Give the number of lines in the following entries that contain the word "pink", with nothing added.
------ Input records
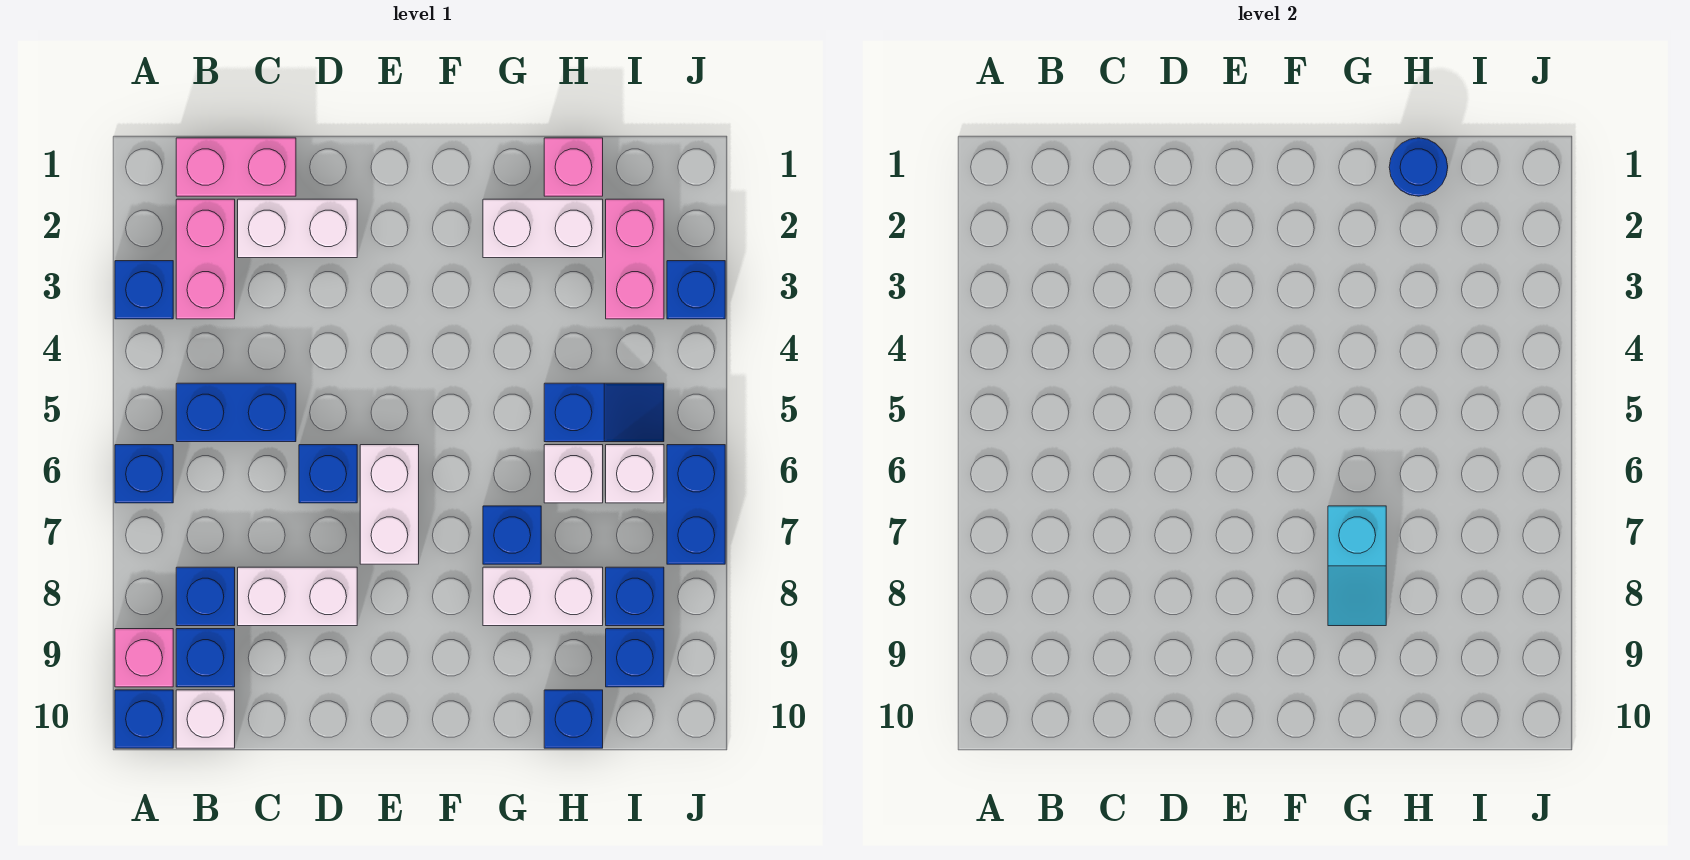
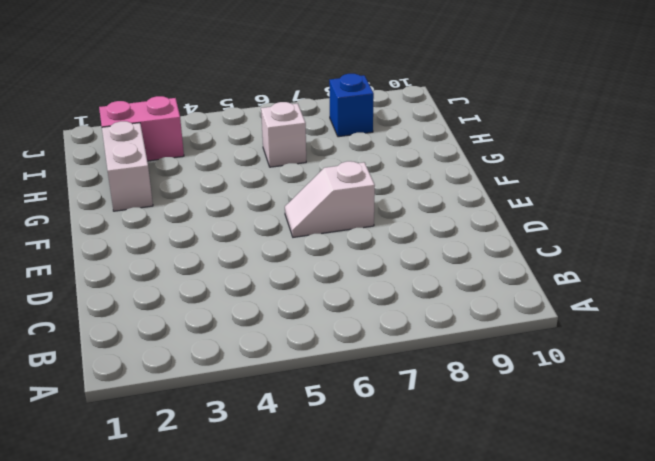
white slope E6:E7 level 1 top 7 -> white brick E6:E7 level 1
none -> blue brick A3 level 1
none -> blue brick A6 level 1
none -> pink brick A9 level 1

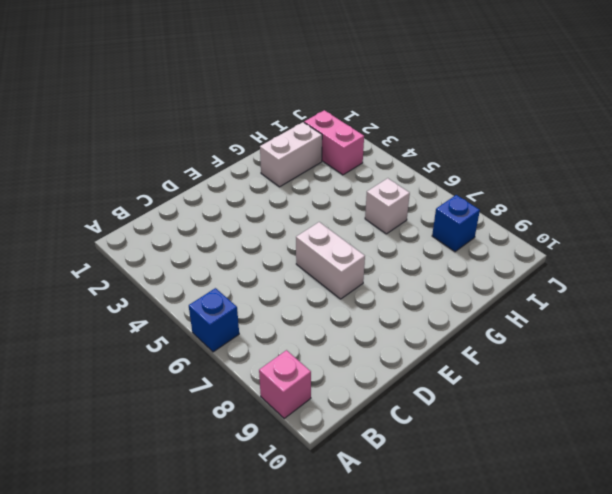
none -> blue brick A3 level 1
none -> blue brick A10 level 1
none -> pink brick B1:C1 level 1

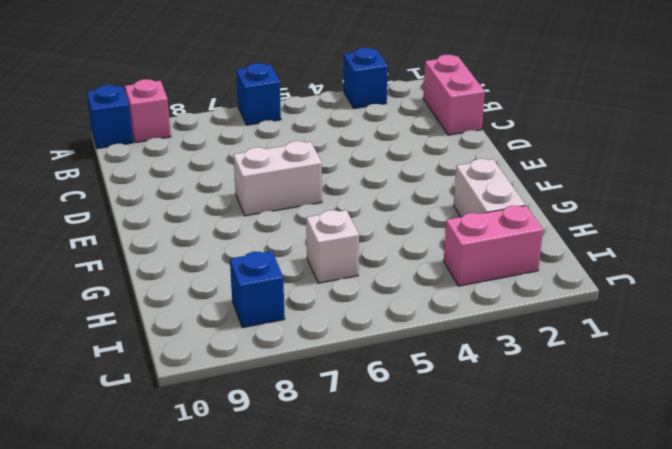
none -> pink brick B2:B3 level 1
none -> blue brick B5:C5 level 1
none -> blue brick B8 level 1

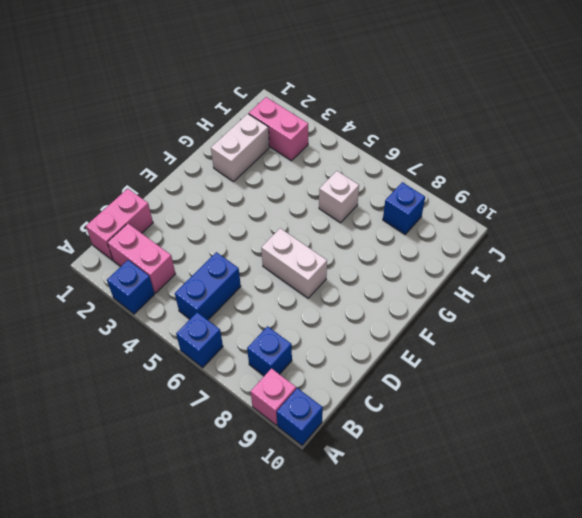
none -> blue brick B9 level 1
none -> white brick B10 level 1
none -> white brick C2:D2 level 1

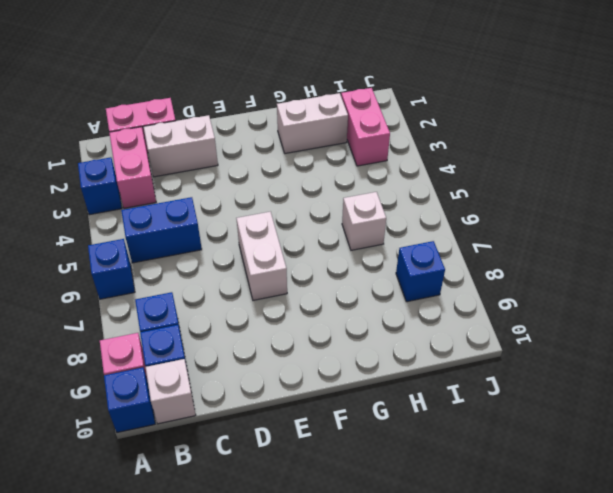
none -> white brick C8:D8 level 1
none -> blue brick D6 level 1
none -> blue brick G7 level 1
------------
# Result
3